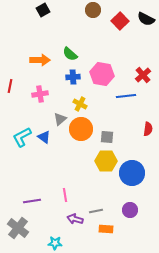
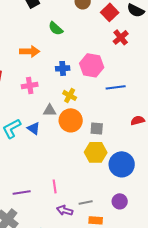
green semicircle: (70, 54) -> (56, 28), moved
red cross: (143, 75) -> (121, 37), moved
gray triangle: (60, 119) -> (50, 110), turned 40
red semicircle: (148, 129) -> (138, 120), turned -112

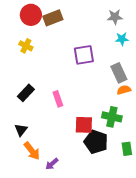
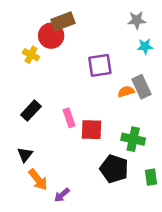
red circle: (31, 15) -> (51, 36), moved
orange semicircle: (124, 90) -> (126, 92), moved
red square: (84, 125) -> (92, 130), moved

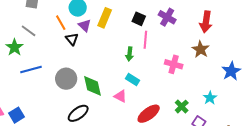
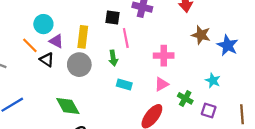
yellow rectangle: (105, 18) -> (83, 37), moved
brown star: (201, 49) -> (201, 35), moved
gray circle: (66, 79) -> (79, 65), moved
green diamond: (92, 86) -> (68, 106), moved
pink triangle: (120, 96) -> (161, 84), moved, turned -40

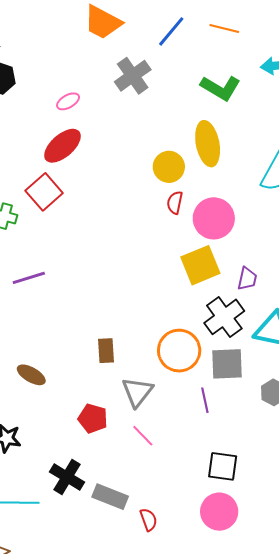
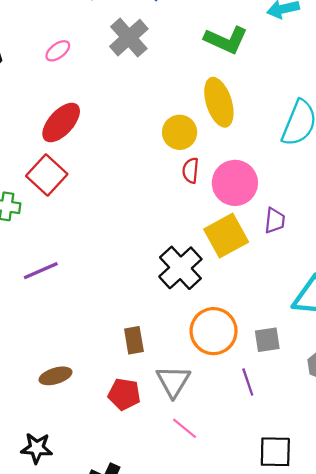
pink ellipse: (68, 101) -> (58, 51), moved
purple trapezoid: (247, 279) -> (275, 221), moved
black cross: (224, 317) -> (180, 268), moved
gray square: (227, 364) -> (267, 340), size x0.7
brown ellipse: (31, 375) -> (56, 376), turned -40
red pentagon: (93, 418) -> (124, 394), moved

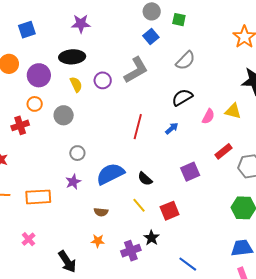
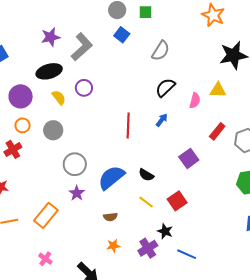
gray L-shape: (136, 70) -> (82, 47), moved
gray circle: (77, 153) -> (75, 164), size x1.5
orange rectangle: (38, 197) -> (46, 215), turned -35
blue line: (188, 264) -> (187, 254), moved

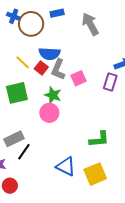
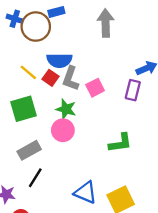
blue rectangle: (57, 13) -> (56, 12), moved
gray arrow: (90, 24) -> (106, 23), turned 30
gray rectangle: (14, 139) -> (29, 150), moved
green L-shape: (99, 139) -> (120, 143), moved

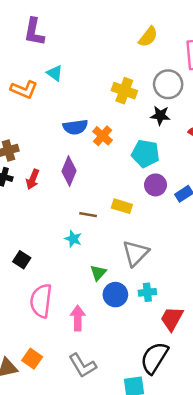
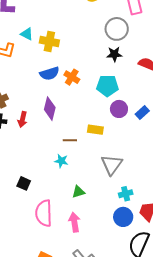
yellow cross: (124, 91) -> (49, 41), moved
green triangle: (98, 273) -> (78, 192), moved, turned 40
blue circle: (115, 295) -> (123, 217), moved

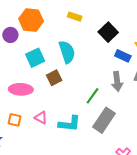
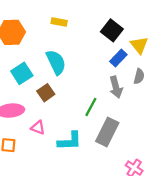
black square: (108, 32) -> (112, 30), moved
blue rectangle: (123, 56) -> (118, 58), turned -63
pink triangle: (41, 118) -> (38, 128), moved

==

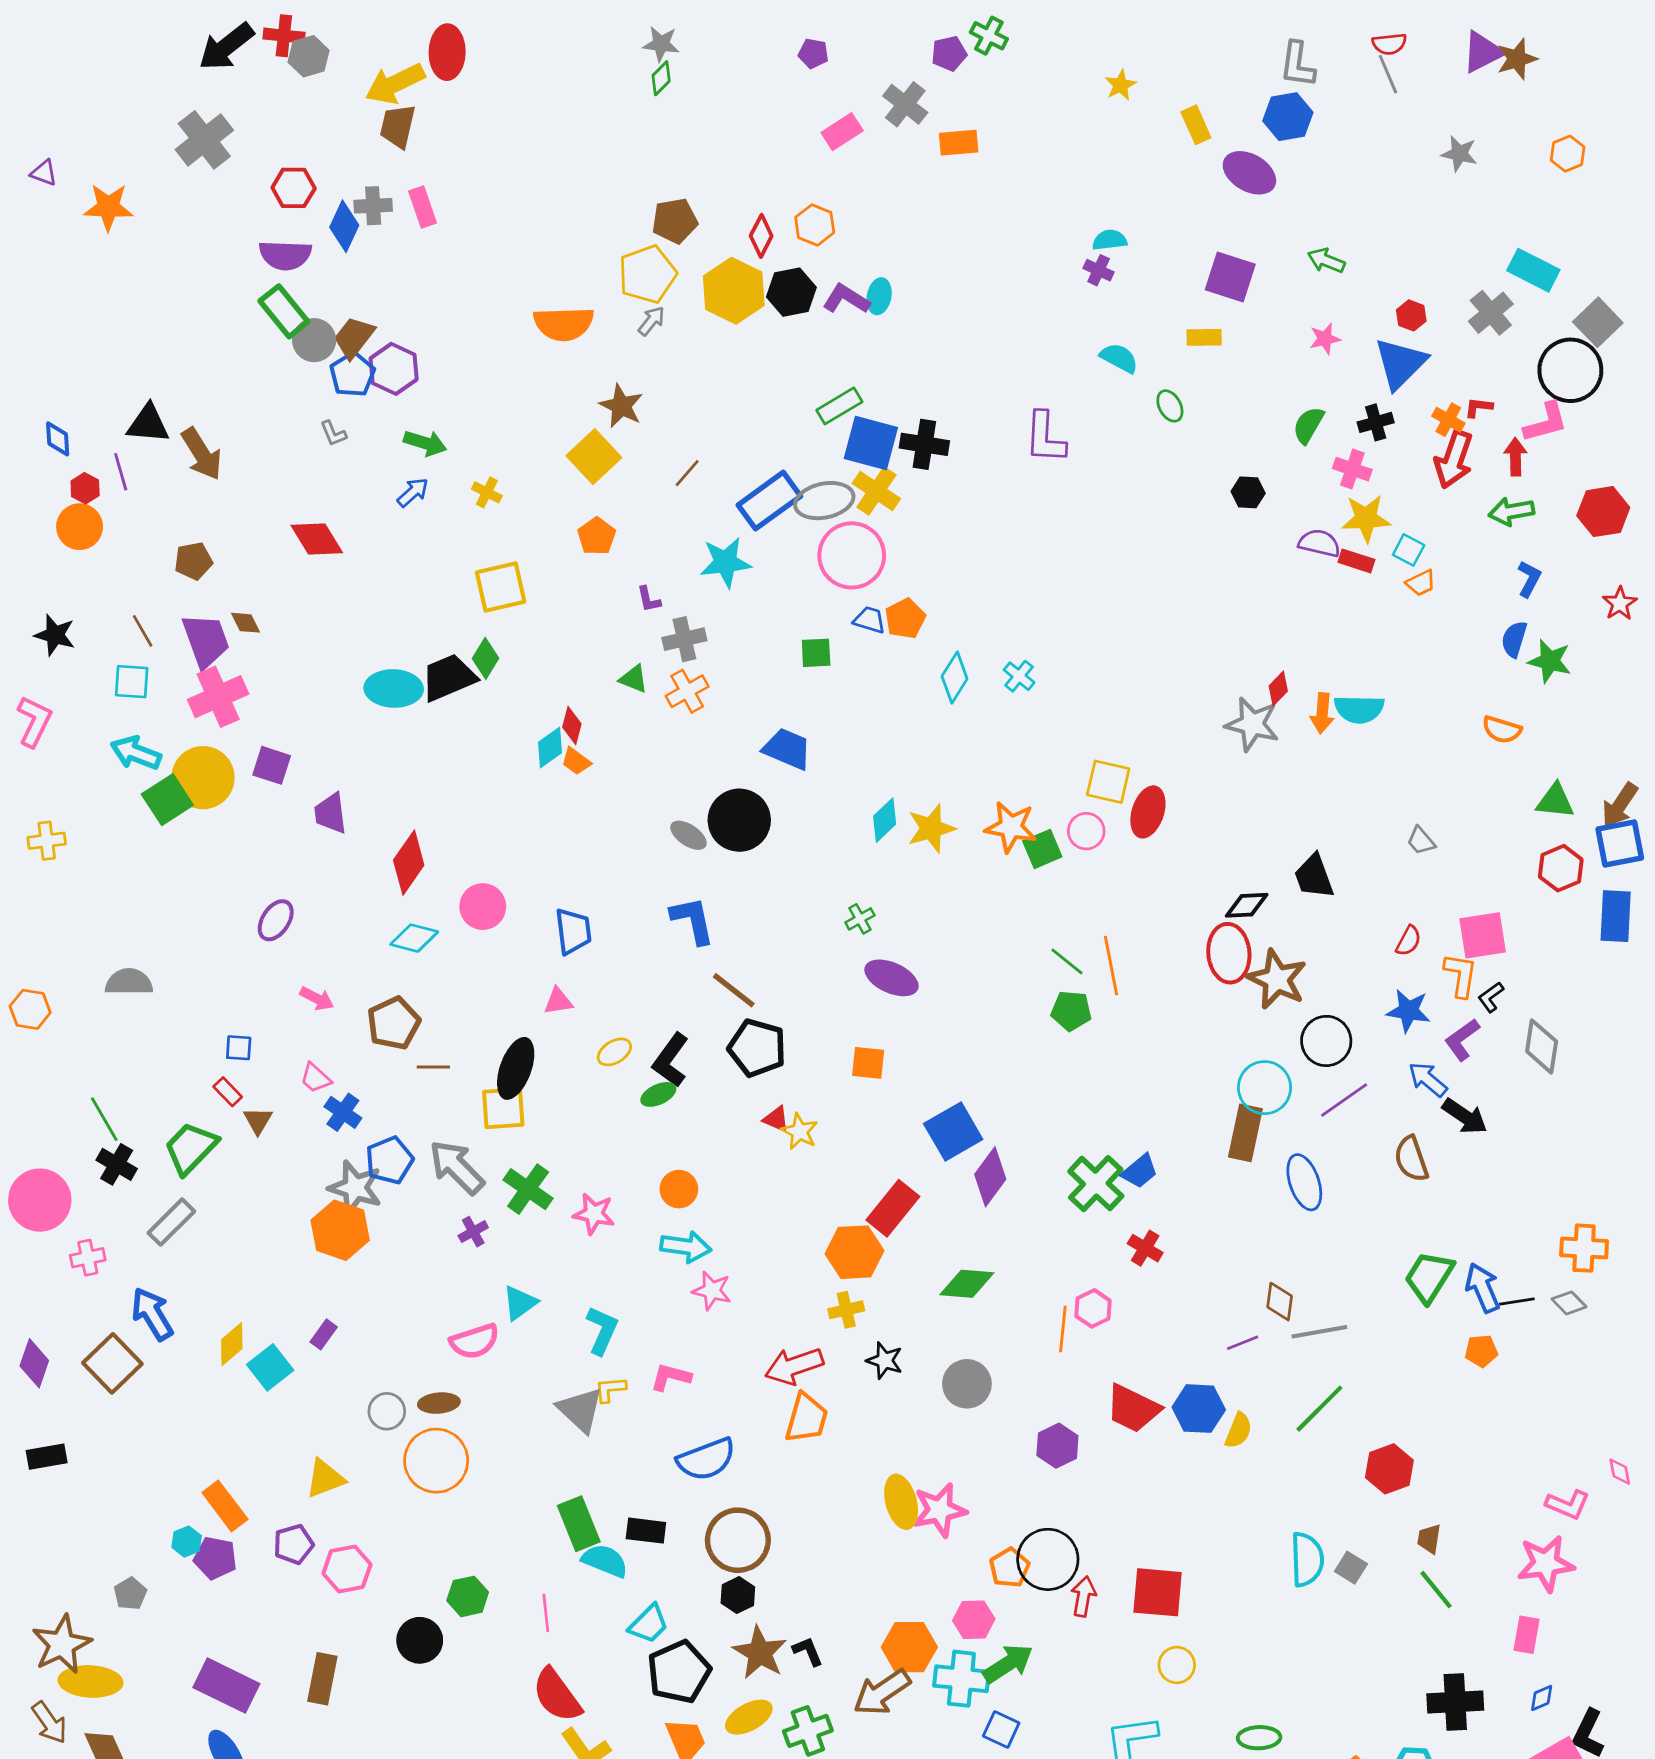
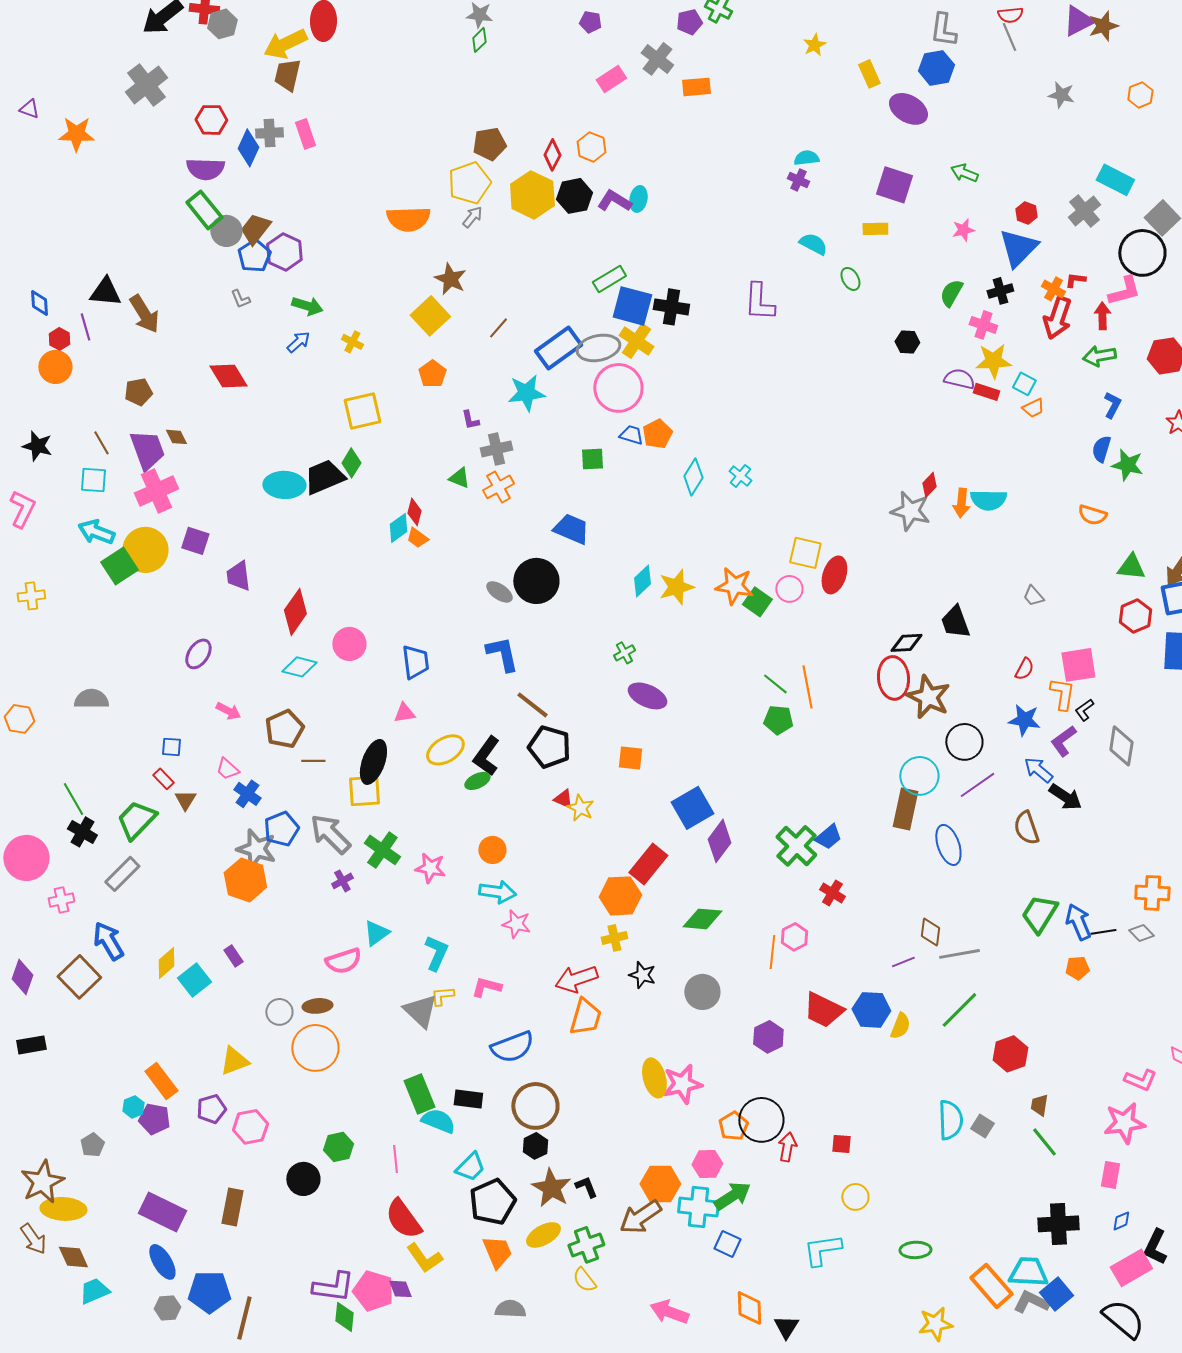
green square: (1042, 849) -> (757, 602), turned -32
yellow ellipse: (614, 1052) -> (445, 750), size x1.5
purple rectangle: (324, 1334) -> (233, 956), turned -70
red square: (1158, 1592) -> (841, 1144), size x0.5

...

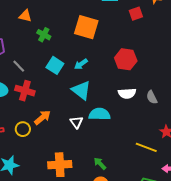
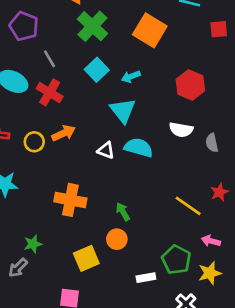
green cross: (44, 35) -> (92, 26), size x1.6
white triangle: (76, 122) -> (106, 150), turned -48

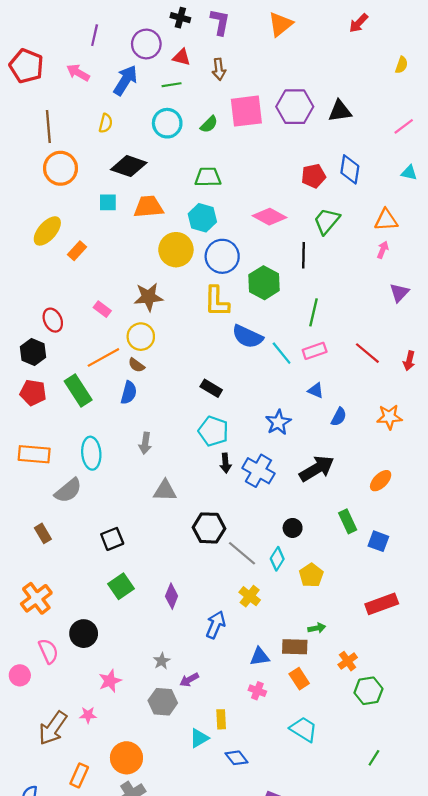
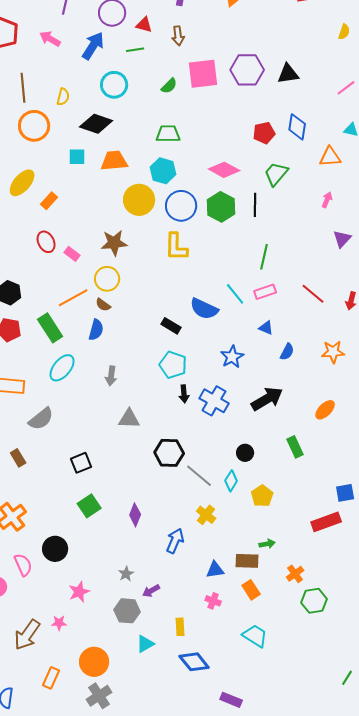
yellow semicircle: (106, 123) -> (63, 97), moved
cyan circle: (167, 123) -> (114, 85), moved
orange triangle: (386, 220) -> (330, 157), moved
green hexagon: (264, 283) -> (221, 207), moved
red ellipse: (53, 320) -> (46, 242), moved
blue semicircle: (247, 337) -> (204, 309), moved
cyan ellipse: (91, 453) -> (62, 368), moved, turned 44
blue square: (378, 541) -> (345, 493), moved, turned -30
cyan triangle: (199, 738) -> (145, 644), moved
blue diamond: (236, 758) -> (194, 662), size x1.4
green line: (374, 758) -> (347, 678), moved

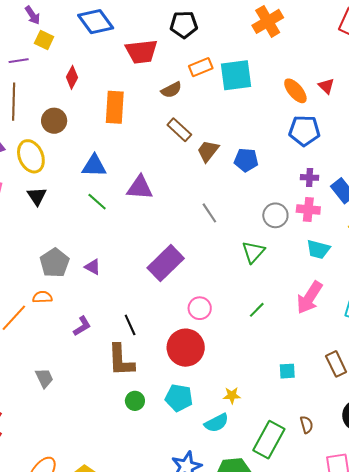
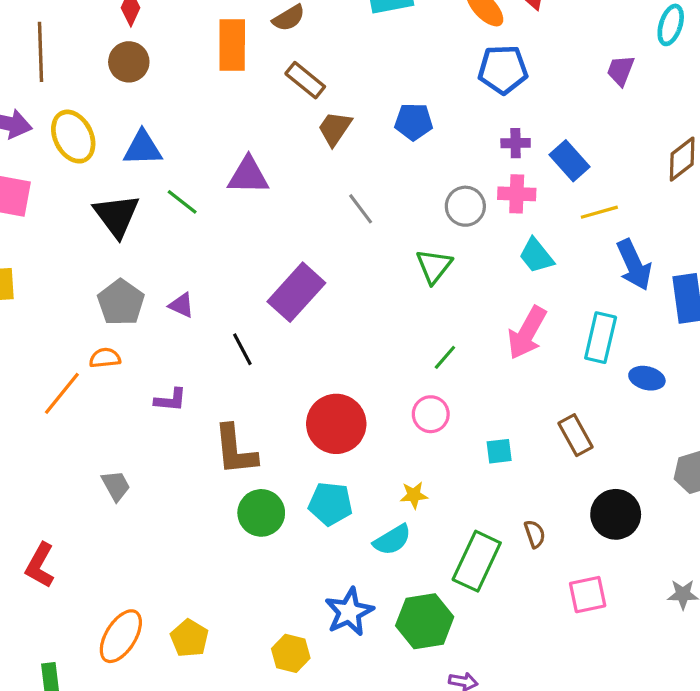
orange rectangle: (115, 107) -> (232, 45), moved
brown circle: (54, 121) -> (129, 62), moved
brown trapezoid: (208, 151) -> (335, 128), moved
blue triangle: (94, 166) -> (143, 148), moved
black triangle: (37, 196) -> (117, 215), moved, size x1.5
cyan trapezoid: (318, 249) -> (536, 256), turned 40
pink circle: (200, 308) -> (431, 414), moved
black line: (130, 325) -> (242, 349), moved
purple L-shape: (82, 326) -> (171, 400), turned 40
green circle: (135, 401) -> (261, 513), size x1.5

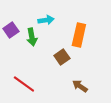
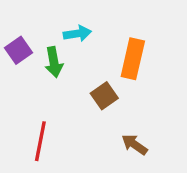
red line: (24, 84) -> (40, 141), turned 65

● **WORK ORDER**
Range to copy from the listing above: the line containing "red cross: (143, 75) -> (121, 37), moved" down to the line containing "brown ellipse: (31, 375)", both included. Reproduce it exactly, minus the pictures, and add nothing.

● **RESULT FOR THIS TASK**
red cross: (143, 75) -> (121, 37), moved
gray triangle: (60, 119) -> (50, 110), turned 40
red semicircle: (148, 129) -> (138, 120), turned -112

red circle: (31, 15) -> (51, 36), moved
orange semicircle: (124, 90) -> (126, 92), moved
red square: (84, 125) -> (92, 130), moved

yellow rectangle: (105, 18) -> (83, 37), moved
brown star: (201, 49) -> (201, 35), moved
gray circle: (66, 79) -> (79, 65), moved
green diamond: (92, 86) -> (68, 106), moved
pink triangle: (120, 96) -> (161, 84), moved, turned -40

pink ellipse: (68, 101) -> (58, 51), moved
purple trapezoid: (247, 279) -> (275, 221), moved
black cross: (224, 317) -> (180, 268), moved
gray square: (227, 364) -> (267, 340), size x0.7
brown ellipse: (31, 375) -> (56, 376), turned -40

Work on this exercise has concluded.